* PROMPT: Look below for the line containing "(595, 160) = (509, 601): turquoise". Reproduce it and every line after it exactly, and nothing more.

(Extracted data entries)
*** Begin section ***
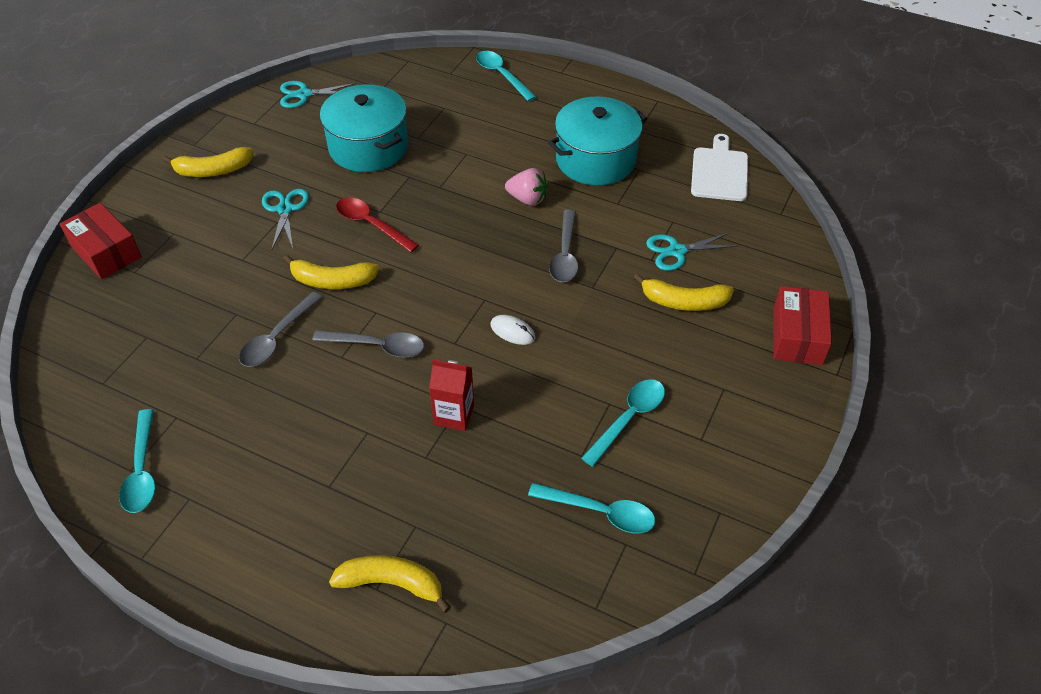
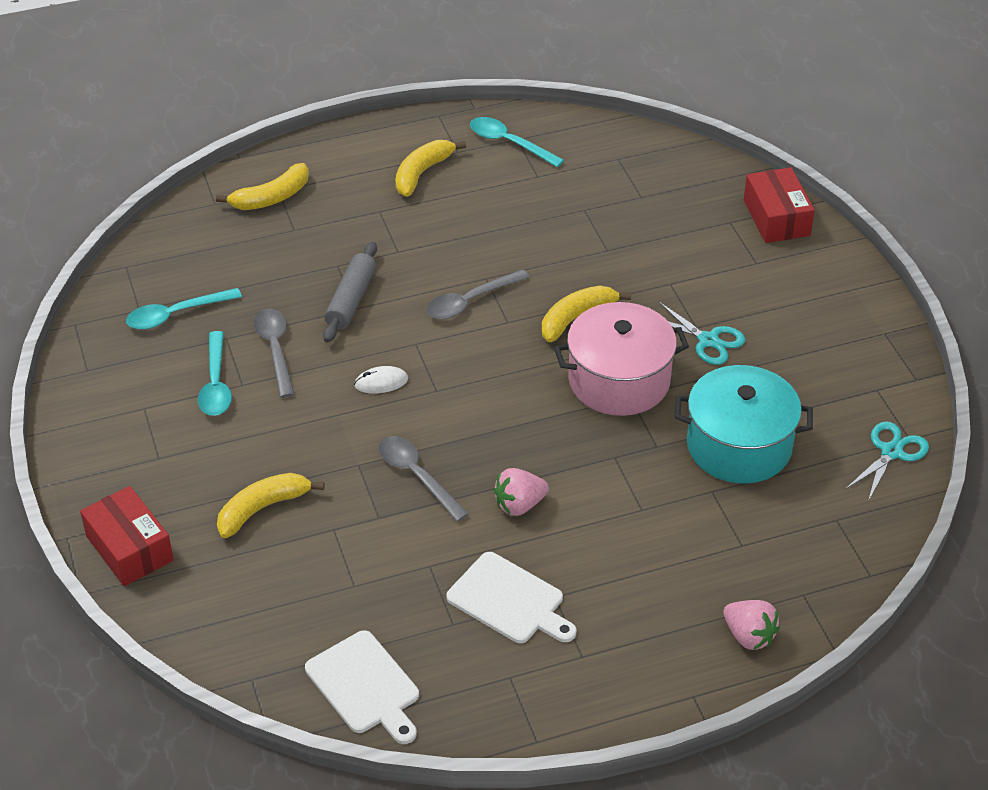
camera: 135 degrees right, 5 degrees down
(106, 252) = (776, 218): red box -> red box turned 75 degrees clockwise
(213, 170) = (824, 326): yellow banana -> yellow banana (422, 173)
(276, 338) = (551, 256): grey spoon -> grey spoon (275, 349)
(371, 224) = (619, 380): red spoon -> pink pot
(454, 415) = (351, 300): red carton -> grey rolling pin
(501, 75) = (749, 636): turquoise spoon -> pink strawberry
(595, 160) = (509, 601): turquoise pot -> white cutting board
(677, 251) = (318, 555): turquoise scissors -> none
*** End section ***
* SOLUTION TO THE PROBLEM:
(595, 160) = (509, 601): turquoise pot -> white cutting board
(677, 251) = (318, 555): turquoise scissors -> none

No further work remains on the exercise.